The problem: Output verbatim the line with "154, 44, 42)" together with every line beneath it, ending at the last line of the entries.

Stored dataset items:
§ §

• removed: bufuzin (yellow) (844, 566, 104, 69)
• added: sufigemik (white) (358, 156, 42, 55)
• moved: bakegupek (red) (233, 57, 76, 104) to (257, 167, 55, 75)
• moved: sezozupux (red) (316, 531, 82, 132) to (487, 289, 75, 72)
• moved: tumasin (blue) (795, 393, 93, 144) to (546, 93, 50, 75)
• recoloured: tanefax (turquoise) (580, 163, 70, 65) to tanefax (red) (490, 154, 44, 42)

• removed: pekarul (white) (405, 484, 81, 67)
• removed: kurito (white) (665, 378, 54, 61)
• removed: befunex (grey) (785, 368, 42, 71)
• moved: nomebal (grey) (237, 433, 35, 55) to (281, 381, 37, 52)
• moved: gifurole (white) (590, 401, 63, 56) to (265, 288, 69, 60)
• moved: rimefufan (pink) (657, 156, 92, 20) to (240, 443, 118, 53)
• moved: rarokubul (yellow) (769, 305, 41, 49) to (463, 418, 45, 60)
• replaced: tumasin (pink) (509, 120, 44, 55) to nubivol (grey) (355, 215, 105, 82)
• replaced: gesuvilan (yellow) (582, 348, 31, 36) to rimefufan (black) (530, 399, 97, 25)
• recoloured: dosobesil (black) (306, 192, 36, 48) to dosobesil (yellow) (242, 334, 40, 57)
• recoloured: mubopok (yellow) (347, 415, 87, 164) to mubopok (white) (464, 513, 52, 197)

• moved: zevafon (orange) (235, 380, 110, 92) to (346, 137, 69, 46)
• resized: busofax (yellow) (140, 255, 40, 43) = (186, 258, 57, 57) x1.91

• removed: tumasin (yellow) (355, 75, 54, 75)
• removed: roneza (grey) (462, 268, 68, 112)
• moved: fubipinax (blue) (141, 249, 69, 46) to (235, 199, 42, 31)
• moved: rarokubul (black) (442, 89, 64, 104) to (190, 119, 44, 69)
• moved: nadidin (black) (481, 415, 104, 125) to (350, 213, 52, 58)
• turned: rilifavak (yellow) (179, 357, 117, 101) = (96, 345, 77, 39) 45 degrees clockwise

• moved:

§ §

Task response:
• recoloured: tanefax (turquoise) (580, 163, 70, 65) to tanefax (red) (490, 154, 44, 42)

• removed: pekarul (white) (405, 484, 81, 67)
• removed: kurito (white) (665, 378, 54, 61)
• removed: befunex (grey) (785, 368, 42, 71)
• moved: nomebal (grey) (237, 433, 35, 55) to (281, 381, 37, 52)
• moved: gifurole (white) (590, 401, 63, 56) to (265, 288, 69, 60)
• moved: rimefufan (pink) (657, 156, 92, 20) to (240, 443, 118, 53)
• moved: rarokubul (yellow) (769, 305, 41, 49) to (463, 418, 45, 60)
• replaced: tumasin (pink) (509, 120, 44, 55) to nubivol (grey) (355, 215, 105, 82)
• replaced: gesuvilan (yellow) (582, 348, 31, 36) to rimefufan (black) (530, 399, 97, 25)
• recoloured: dosobesil (black) (306, 192, 36, 48) to dosobesil (yellow) (242, 334, 40, 57)
• recoloured: mubopok (yellow) (347, 415, 87, 164) to mubopok (white) (464, 513, 52, 197)

• moved: zevafon (orange) (235, 380, 110, 92) to (346, 137, 69, 46)
• resized: busofax (yellow) (140, 255, 40, 43) = (186, 258, 57, 57) x1.91

• removed: tumasin (yellow) (355, 75, 54, 75)
• removed: roneza (grey) (462, 268, 68, 112)
• moved: fubipinax (blue) (141, 249, 69, 46) to (235, 199, 42, 31)
• moved: rarokubul (black) (442, 89, 64, 104) to (190, 119, 44, 69)
• moved: nadidin (black) (481, 415, 104, 125) to (350, 213, 52, 58)
• turned: rilifavak (yellow) (179, 357, 117, 101) = (96, 345, 77, 39) 45 degrees clockwise

• moved:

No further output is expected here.